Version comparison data
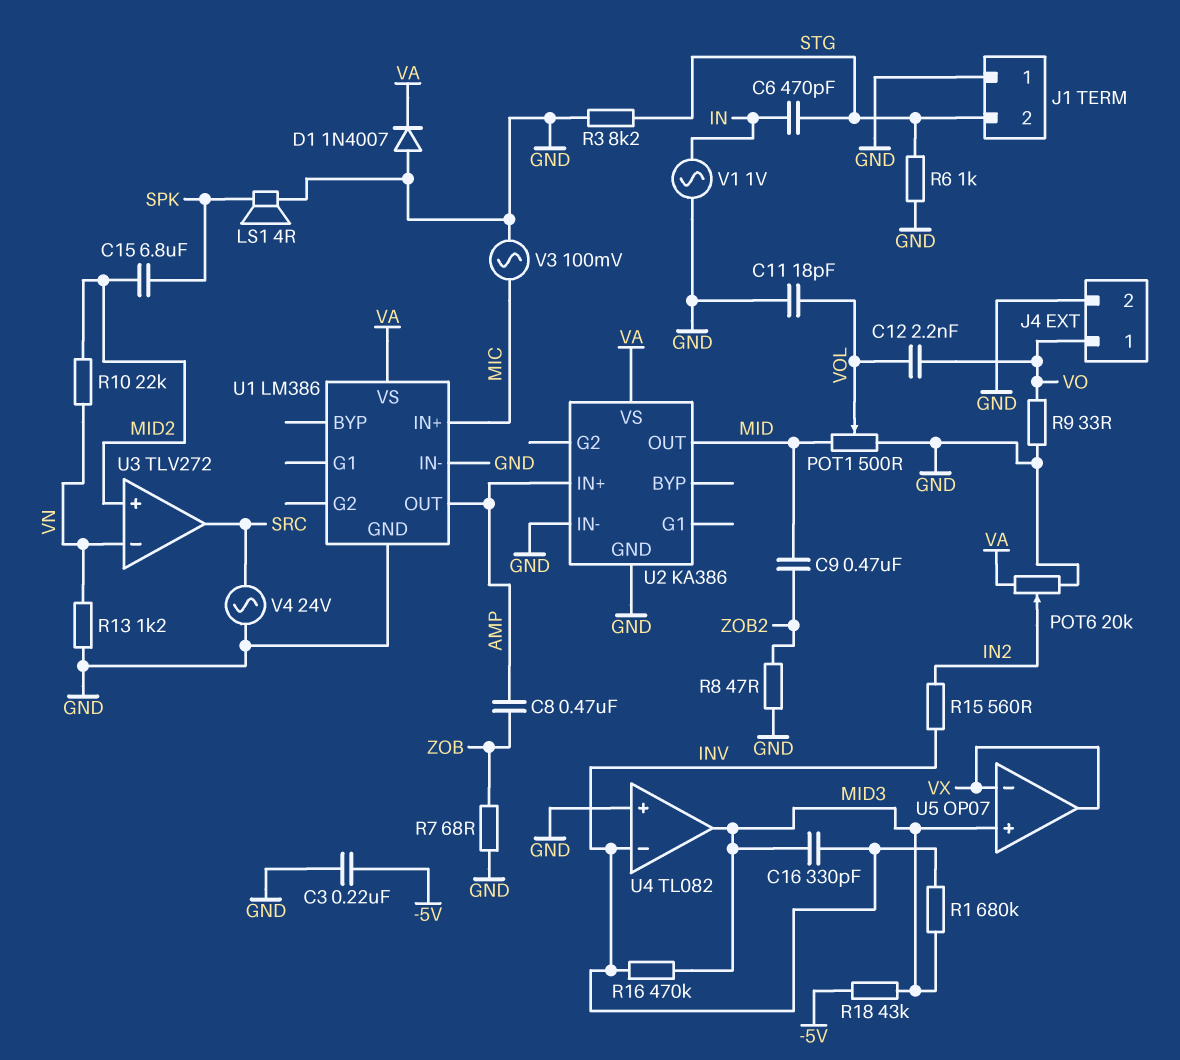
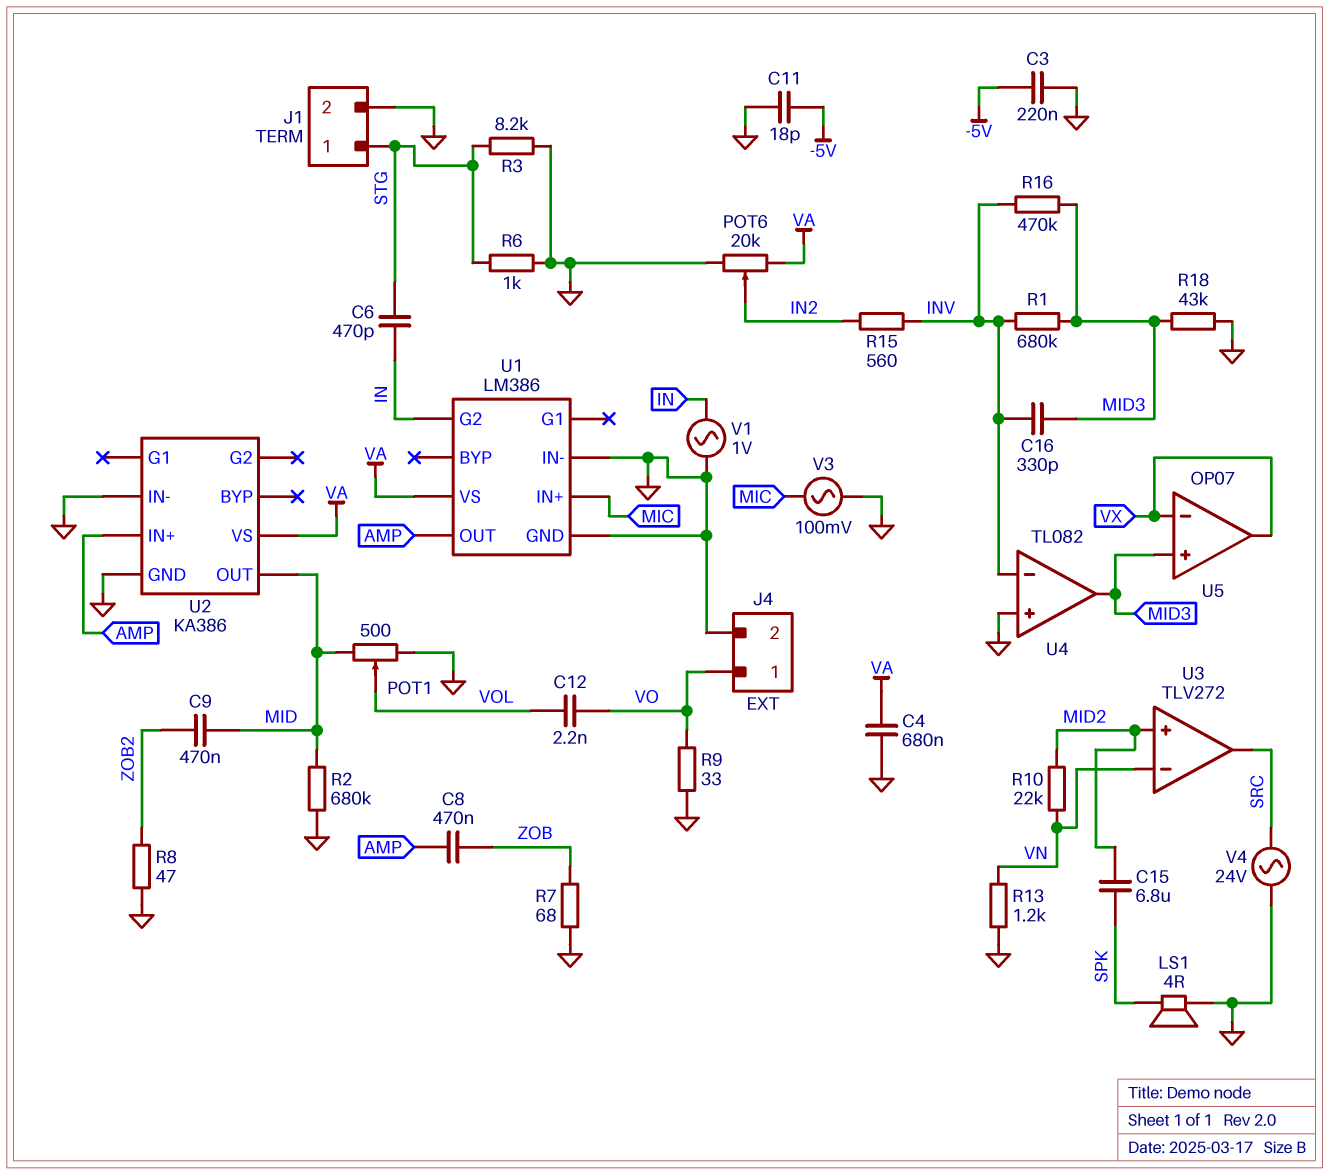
C4: none -> 680nF (GND, VA)
C11: 18pF (GND, VOL) -> 18pF (-5V, GND)
D1: diode 1N4007 (A GND, K VA) -> none
J1 pin 1: GND -> STG
J1 pin 2: STG -> GND
R2: none -> 680k (GND, MID)
R18: 43k (-5V, MID3) -> 43k (GND, MID3)
U1 pin G2: none -> IN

TASK INSTRUCTIONS: Type out the data above again exactly as written, minus the images.

ANSWER SPACE:
C4: none -> 680nF (GND, VA)
C11: 18pF (GND, VOL) -> 18pF (-5V, GND)
D1: diode 1N4007 (A GND, K VA) -> none
J1 pin 1: GND -> STG
J1 pin 2: STG -> GND
R2: none -> 680k (GND, MID)
R18: 43k (-5V, MID3) -> 43k (GND, MID3)
U1 pin G2: none -> IN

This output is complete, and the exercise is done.